*** Provided data ***

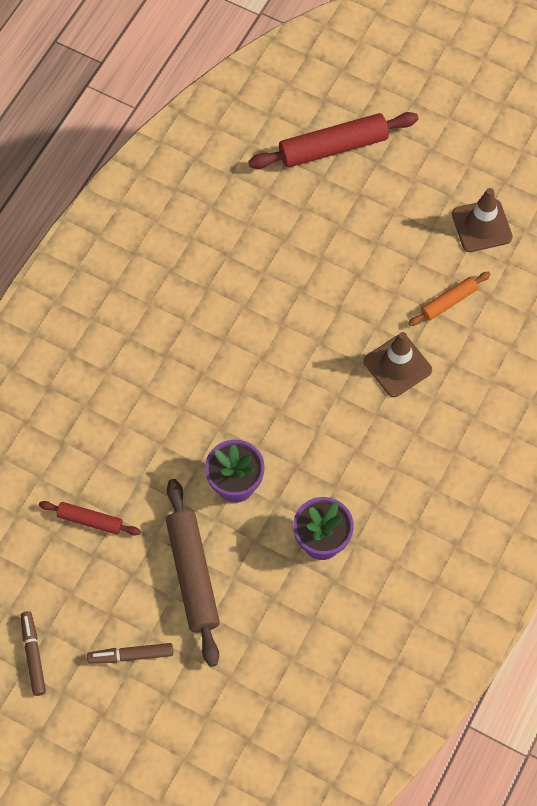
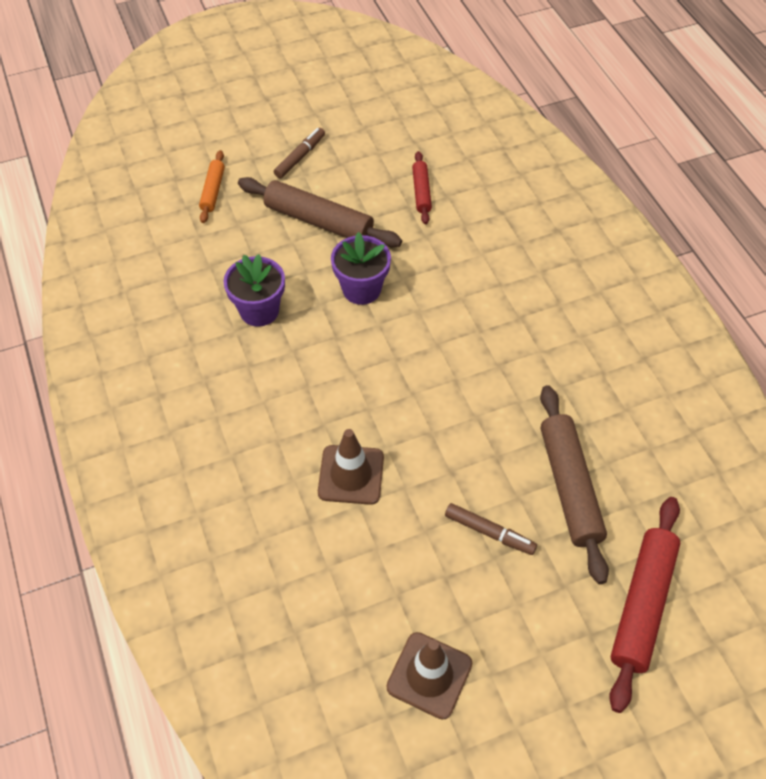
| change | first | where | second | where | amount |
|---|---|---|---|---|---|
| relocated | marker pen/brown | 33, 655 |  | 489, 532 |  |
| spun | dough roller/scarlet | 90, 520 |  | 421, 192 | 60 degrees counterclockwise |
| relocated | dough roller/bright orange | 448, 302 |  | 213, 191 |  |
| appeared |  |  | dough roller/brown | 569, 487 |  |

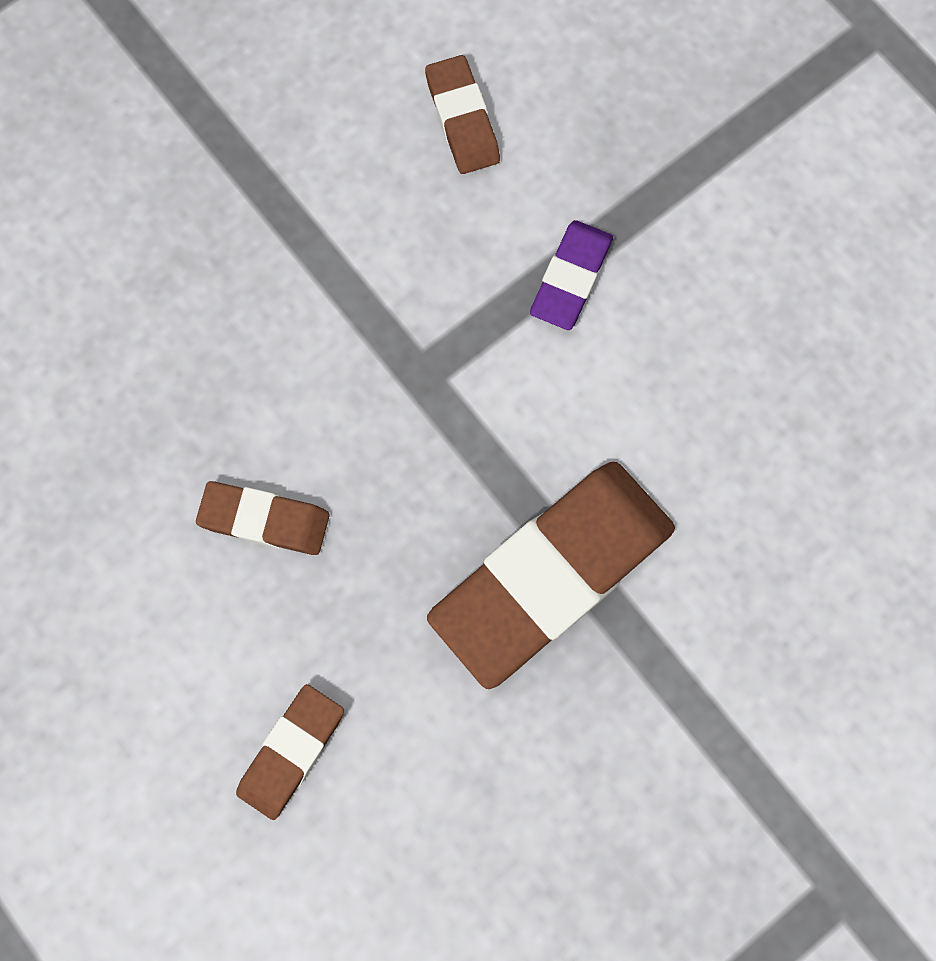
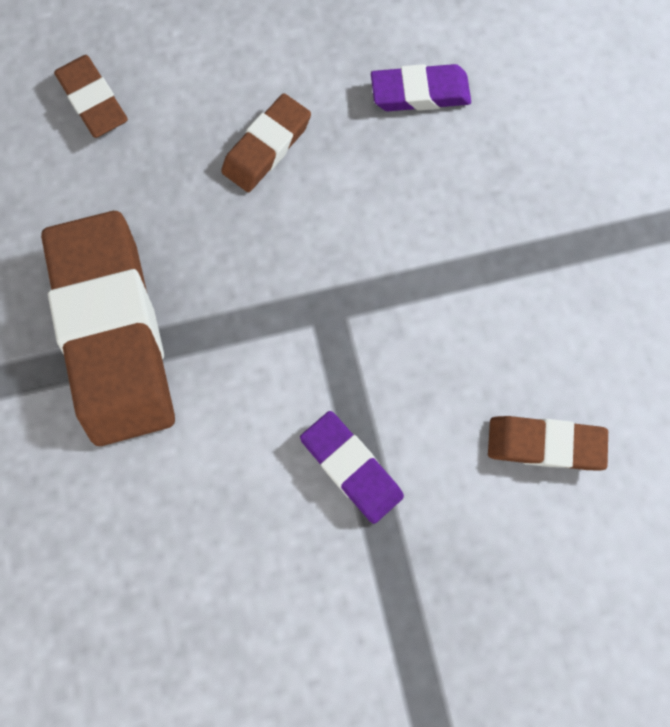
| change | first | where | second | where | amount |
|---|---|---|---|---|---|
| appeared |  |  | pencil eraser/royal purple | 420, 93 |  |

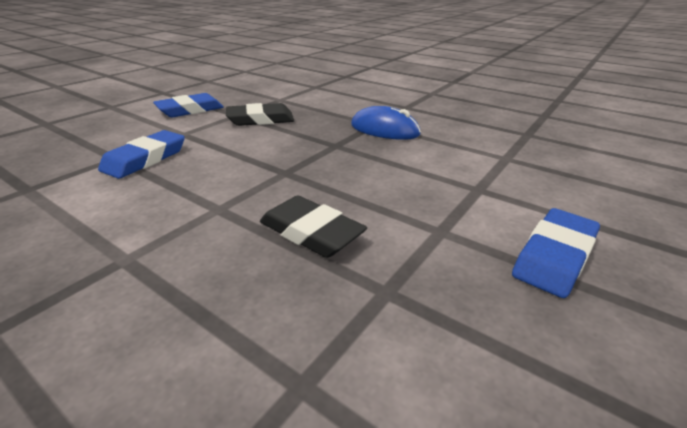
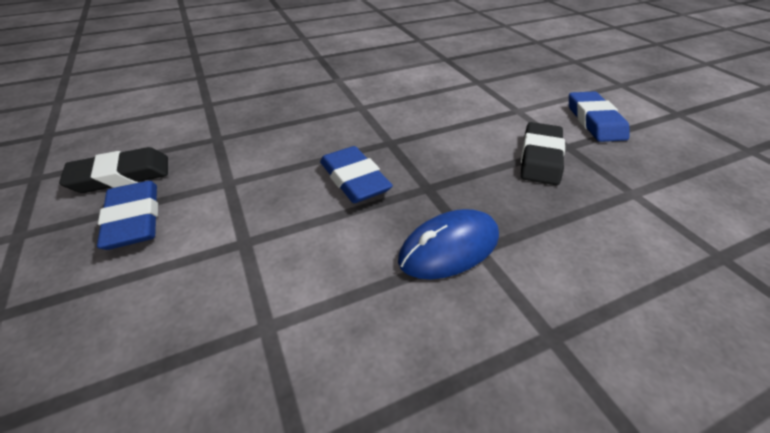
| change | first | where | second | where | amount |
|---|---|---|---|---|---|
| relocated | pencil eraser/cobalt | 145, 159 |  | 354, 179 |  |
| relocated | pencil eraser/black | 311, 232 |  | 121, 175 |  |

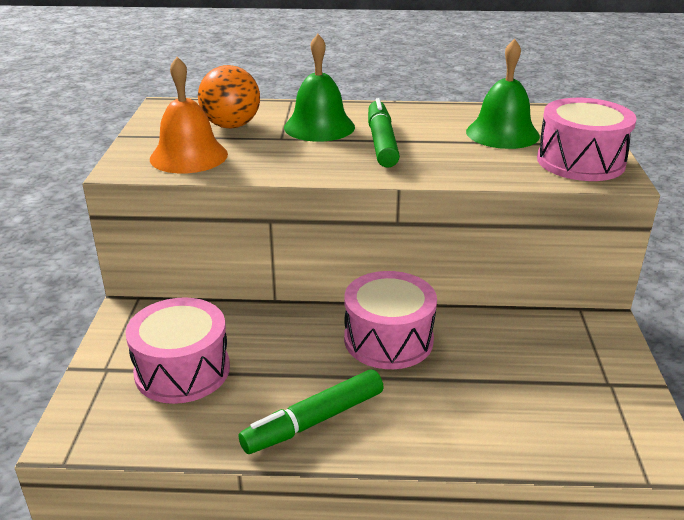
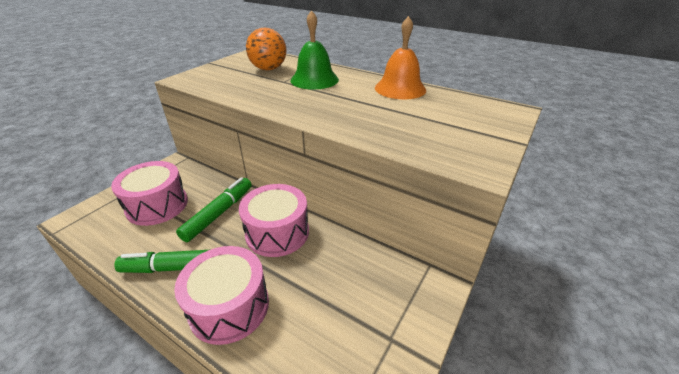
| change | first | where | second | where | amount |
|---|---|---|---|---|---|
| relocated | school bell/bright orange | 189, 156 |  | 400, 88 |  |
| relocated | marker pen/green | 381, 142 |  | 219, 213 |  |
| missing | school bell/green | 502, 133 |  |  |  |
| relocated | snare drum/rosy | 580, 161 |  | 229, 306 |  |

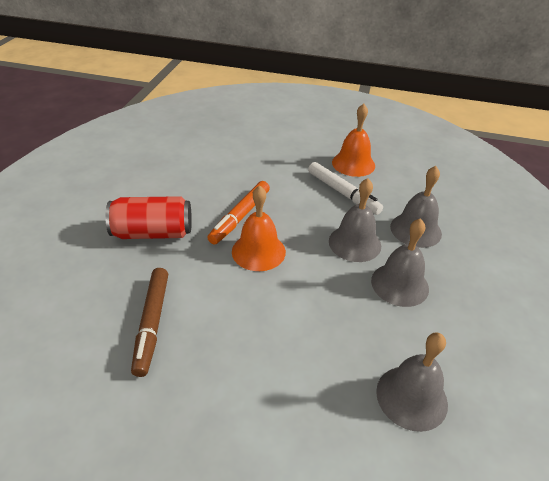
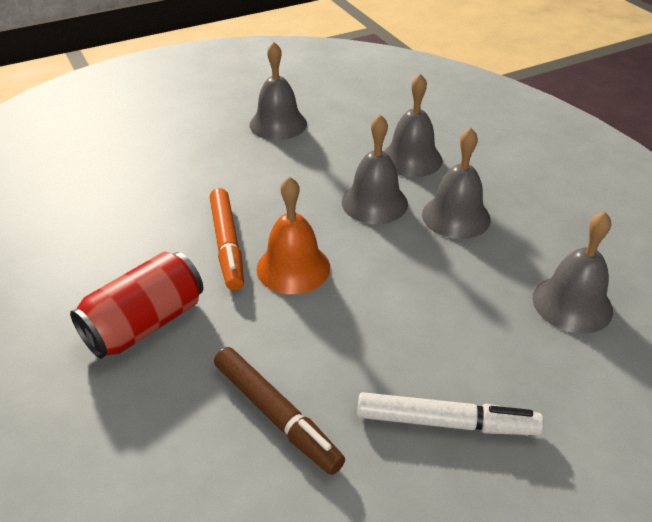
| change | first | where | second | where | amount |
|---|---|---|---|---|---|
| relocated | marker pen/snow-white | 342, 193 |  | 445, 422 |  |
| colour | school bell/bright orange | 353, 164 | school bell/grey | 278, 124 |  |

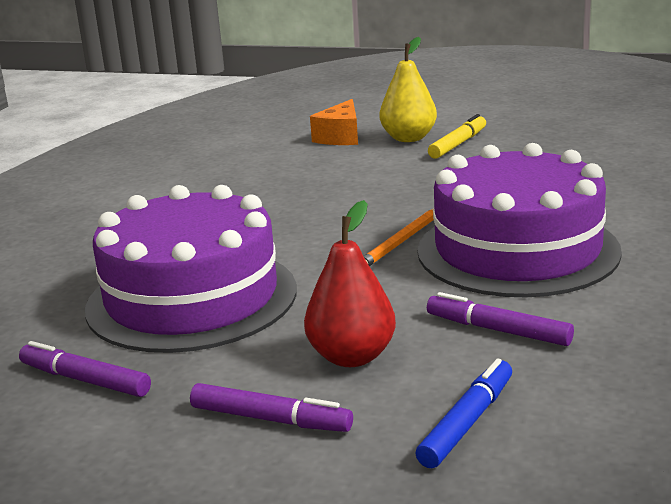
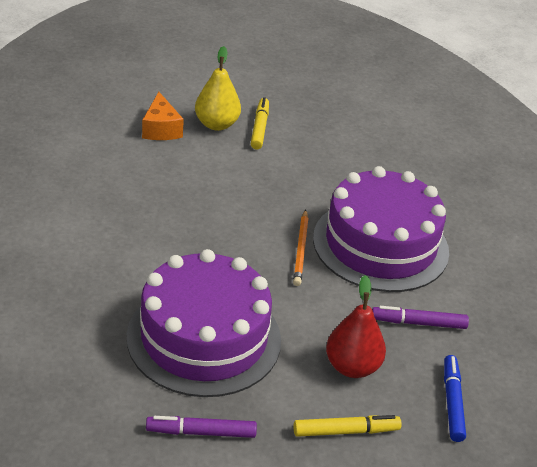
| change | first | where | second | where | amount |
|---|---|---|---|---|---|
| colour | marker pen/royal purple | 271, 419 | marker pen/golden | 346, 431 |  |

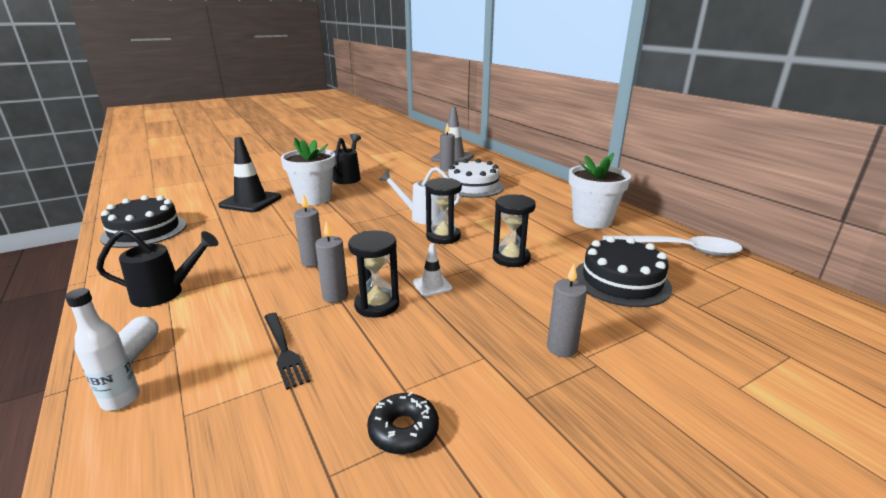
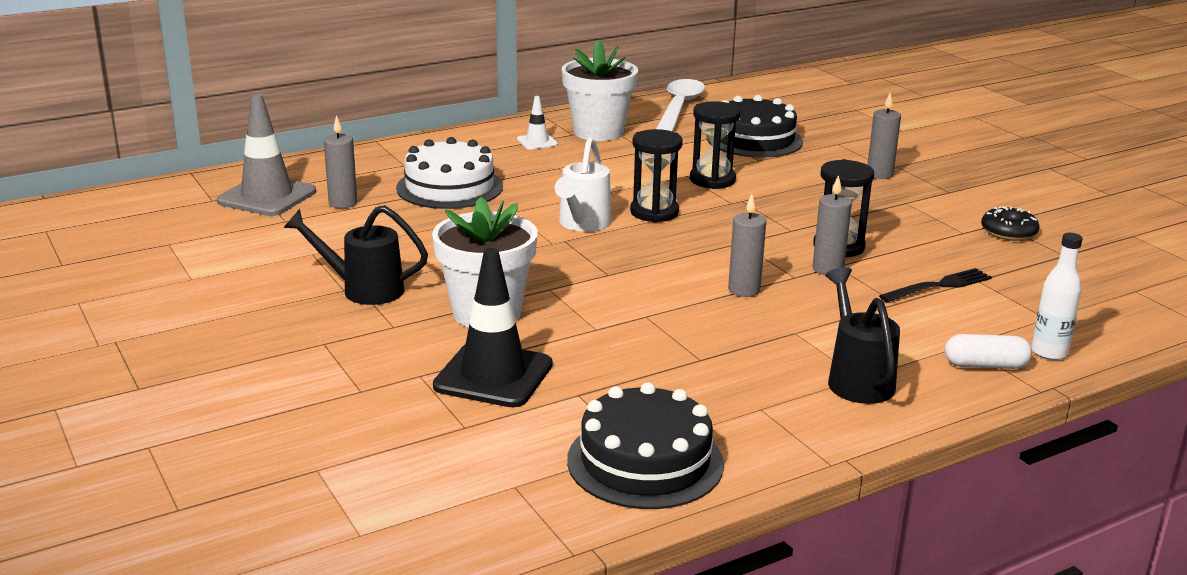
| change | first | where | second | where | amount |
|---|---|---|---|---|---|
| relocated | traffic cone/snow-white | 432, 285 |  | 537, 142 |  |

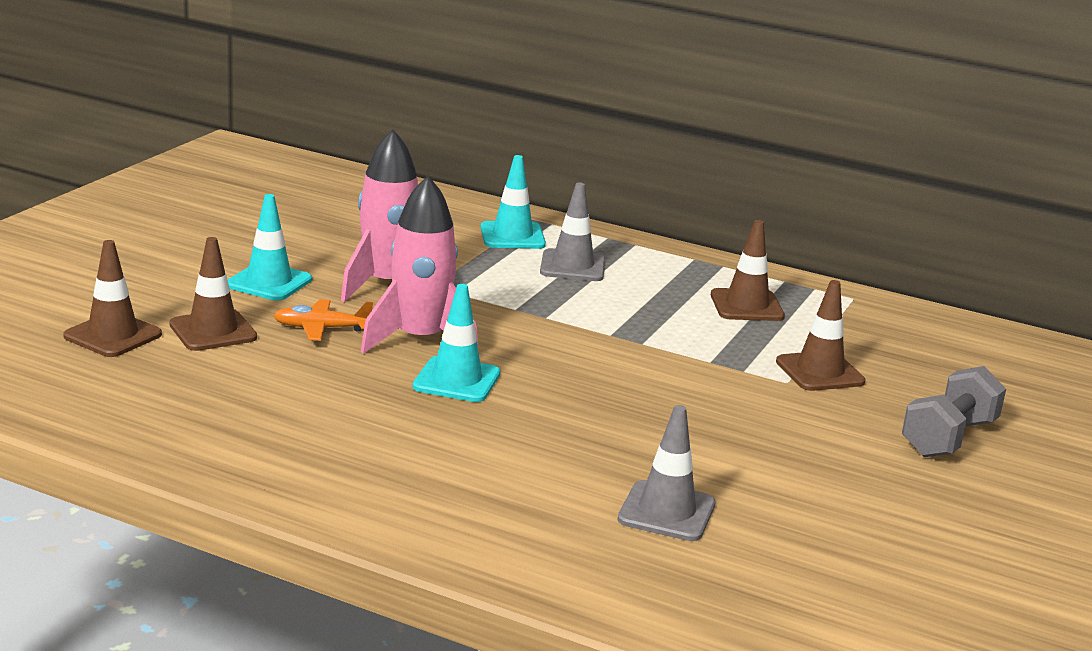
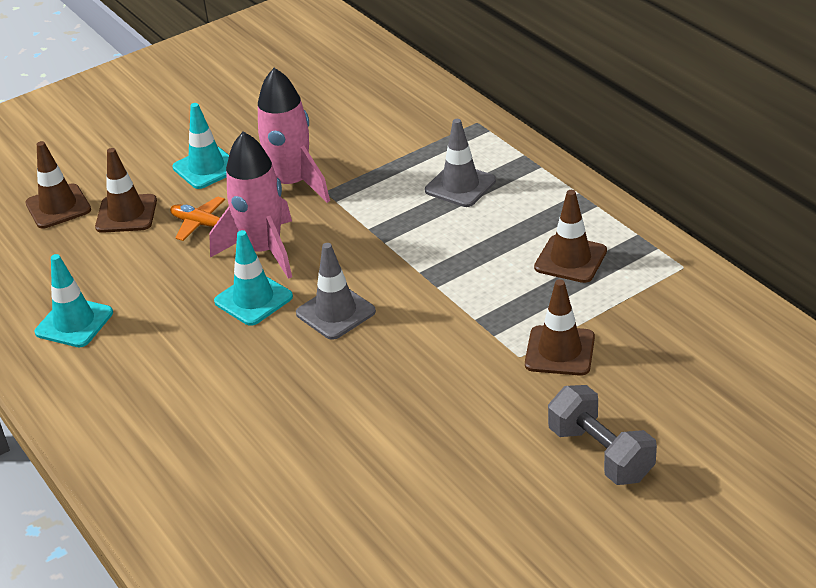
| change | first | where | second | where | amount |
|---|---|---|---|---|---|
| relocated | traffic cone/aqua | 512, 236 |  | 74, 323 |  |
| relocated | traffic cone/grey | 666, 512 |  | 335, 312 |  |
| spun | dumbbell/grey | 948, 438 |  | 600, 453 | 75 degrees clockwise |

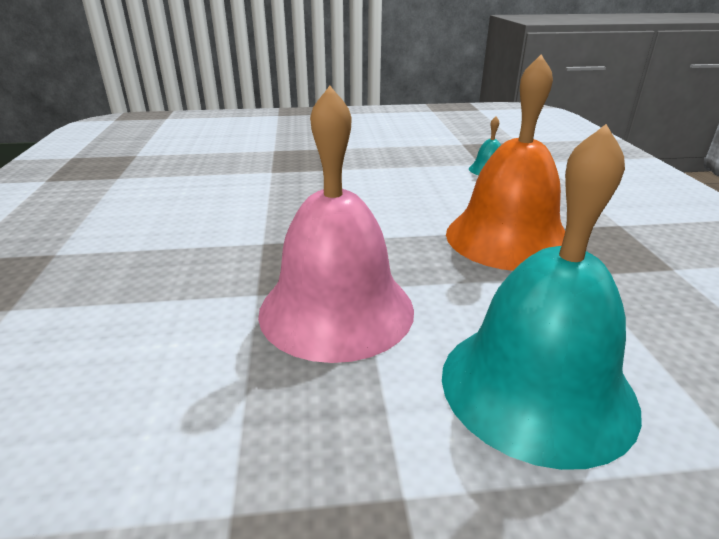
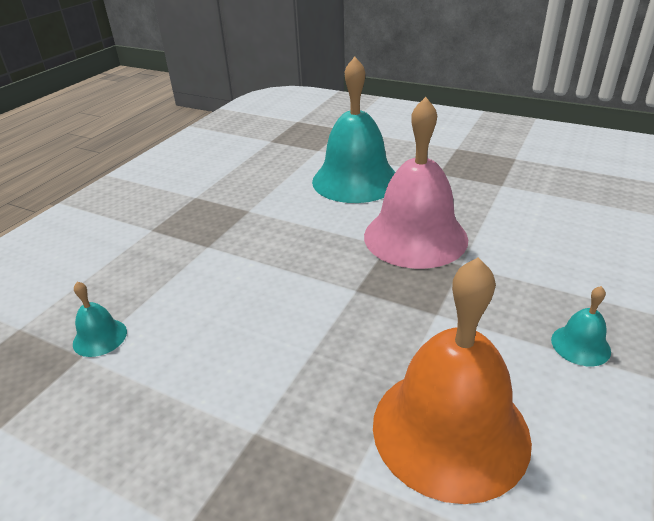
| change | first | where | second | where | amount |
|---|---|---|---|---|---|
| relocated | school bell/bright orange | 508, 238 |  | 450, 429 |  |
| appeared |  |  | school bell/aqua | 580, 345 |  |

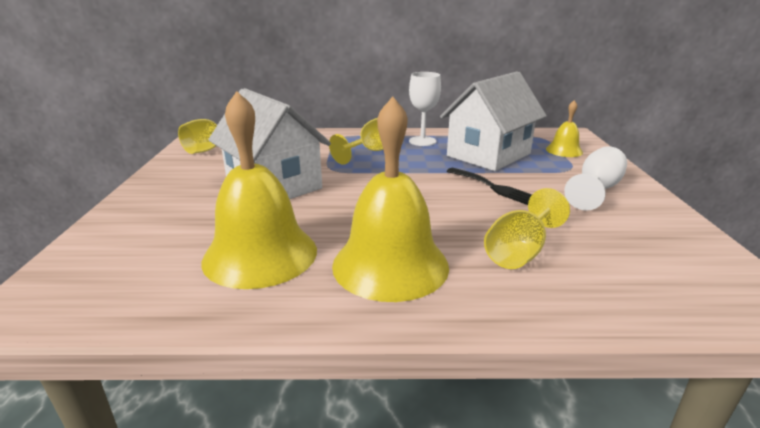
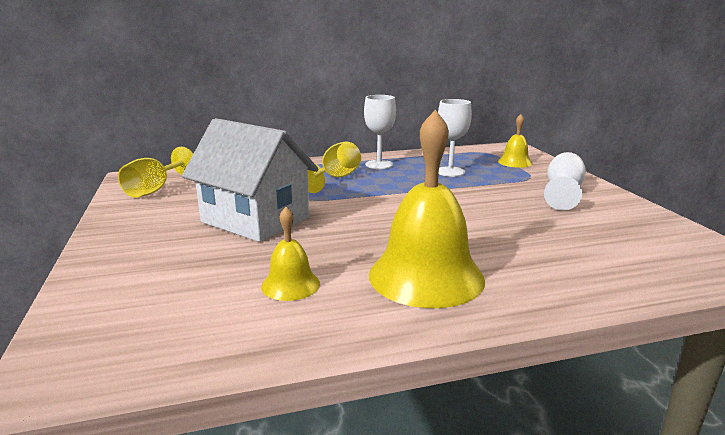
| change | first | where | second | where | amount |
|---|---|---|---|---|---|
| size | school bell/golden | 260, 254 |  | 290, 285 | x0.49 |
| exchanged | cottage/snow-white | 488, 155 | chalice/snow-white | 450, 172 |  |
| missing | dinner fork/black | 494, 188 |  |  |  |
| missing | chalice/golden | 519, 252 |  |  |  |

***

• Work item: Transcribe all of the data above verbatim but omit every picture.

• Reply:
| change | first | where | second | where | amount |
|---|---|---|---|---|---|
| relocated | marker pen/brown | 33, 655 |  | 489, 532 |  |
| spun | dough roller/scarlet | 90, 520 |  | 421, 192 | 60 degrees counterclockwise |
| relocated | dough roller/bright orange | 448, 302 |  | 213, 191 |  |
| appeared |  |  | dough roller/brown | 569, 487 |  |

| change | first | where | second | where | amount |
|---|---|---|---|---|---|
| appeared |  |  | pencil eraser/royal purple | 420, 93 |  |

| change | first | where | second | where | amount |
|---|---|---|---|---|---|
| relocated | pencil eraser/cobalt | 145, 159 |  | 354, 179 |  |
| relocated | pencil eraser/black | 311, 232 |  | 121, 175 |  |

| change | first | where | second | where | amount |
|---|---|---|---|---|---|
| relocated | school bell/bright orange | 189, 156 |  | 400, 88 |  |
| relocated | marker pen/green | 381, 142 |  | 219, 213 |  |
| missing | school bell/green | 502, 133 |  |  |  |
| relocated | snare drum/rosy | 580, 161 |  | 229, 306 |  |

| change | first | where | second | where | amount |
|---|---|---|---|---|---|
| relocated | marker pen/snow-white | 342, 193 |  | 445, 422 |  |
| colour | school bell/bright orange | 353, 164 | school bell/grey | 278, 124 |  |

| change | first | where | second | where | amount |
|---|---|---|---|---|---|
| colour | marker pen/royal purple | 271, 419 | marker pen/golden | 346, 431 |  |

| change | first | where | second | where | amount |
|---|---|---|---|---|---|
| relocated | traffic cone/snow-white | 432, 285 |  | 537, 142 |  |

| change | first | where | second | where | amount |
|---|---|---|---|---|---|
| relocated | traffic cone/aqua | 512, 236 |  | 74, 323 |  |
| relocated | traffic cone/grey | 666, 512 |  | 335, 312 |  |
| spun | dumbbell/grey | 948, 438 |  | 600, 453 | 75 degrees clockwise |

| change | first | where | second | where | amount |
|---|---|---|---|---|---|
| relocated | school bell/bright orange | 508, 238 |  | 450, 429 |  |
| appeared |  |  | school bell/aqua | 580, 345 |  |

| change | first | where | second | where | amount |
|---|---|---|---|---|---|
| size | school bell/golden | 260, 254 |  | 290, 285 | x0.49 |
| exchanged | cottage/snow-white | 488, 155 | chalice/snow-white | 450, 172 |  |
| missing | dinner fork/black | 494, 188 |  |  |  |
| missing | chalice/golden | 519, 252 |  |  |  |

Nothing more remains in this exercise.